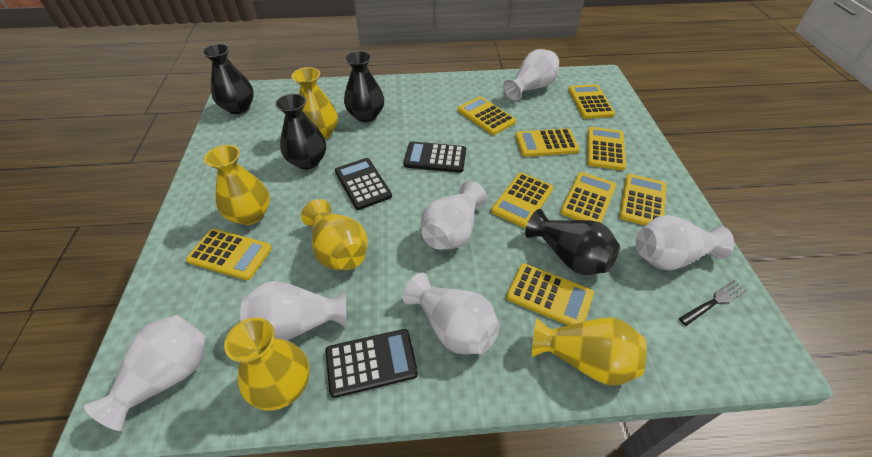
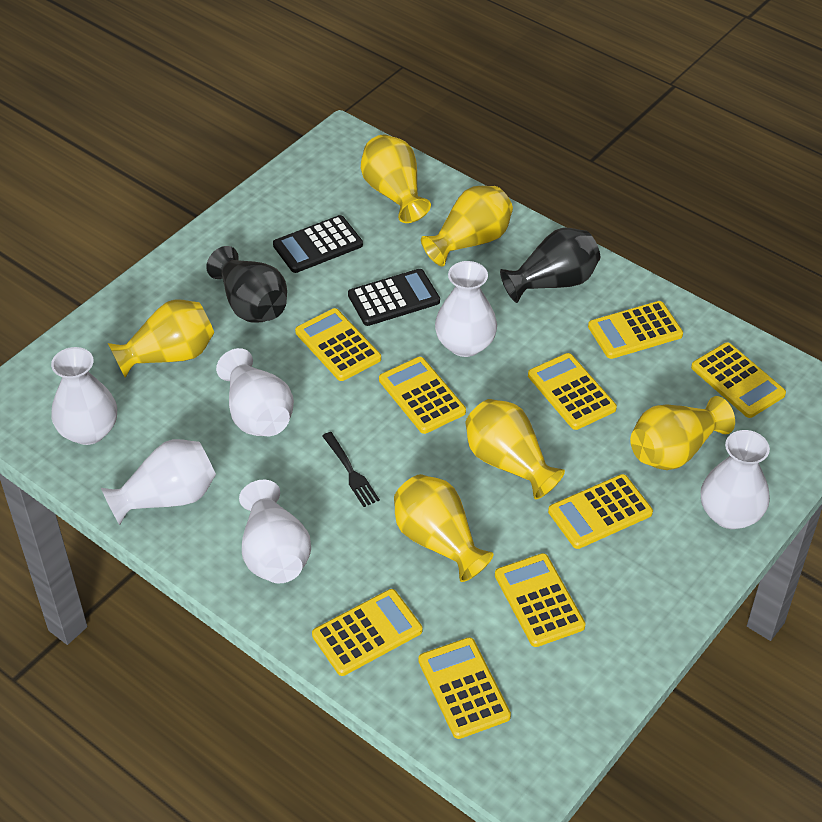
black calculator: 3 -> 2
black vase: 4 -> 2
yellow vase: 5 -> 6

Your objective
Leave the pictures out and transcribe the remaining material exactly.

Solved problem
black calculator: 3 -> 2
black vase: 4 -> 2
yellow vase: 5 -> 6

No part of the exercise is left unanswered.